### Exercise:
Read the data below line by line and copy each one with "rouge" in it.

____ Data under study

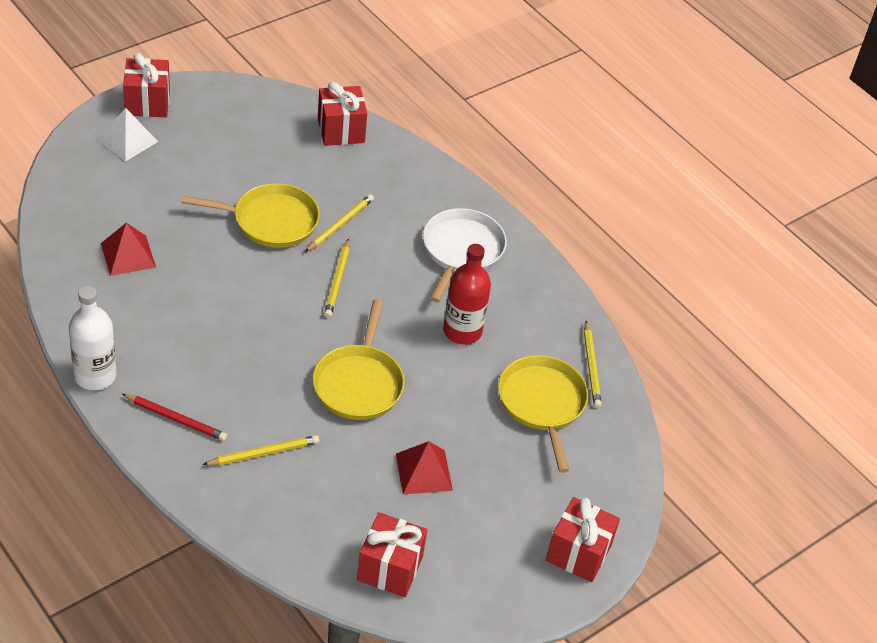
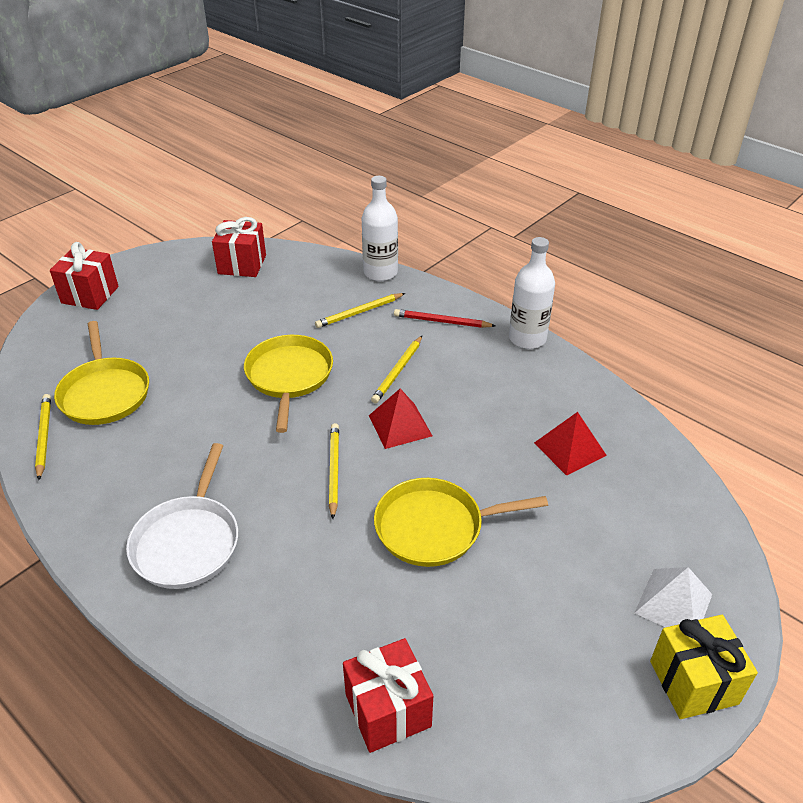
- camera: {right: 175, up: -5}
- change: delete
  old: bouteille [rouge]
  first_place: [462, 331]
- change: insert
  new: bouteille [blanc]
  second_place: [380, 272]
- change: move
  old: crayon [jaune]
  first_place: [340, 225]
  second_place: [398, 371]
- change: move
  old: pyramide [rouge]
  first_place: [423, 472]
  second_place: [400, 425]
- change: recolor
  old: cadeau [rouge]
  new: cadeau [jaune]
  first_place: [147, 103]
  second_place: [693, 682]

________

### Response box:
  old: bouteille [rouge]
  old: pyramide [rouge]
  old: cadeau [rouge]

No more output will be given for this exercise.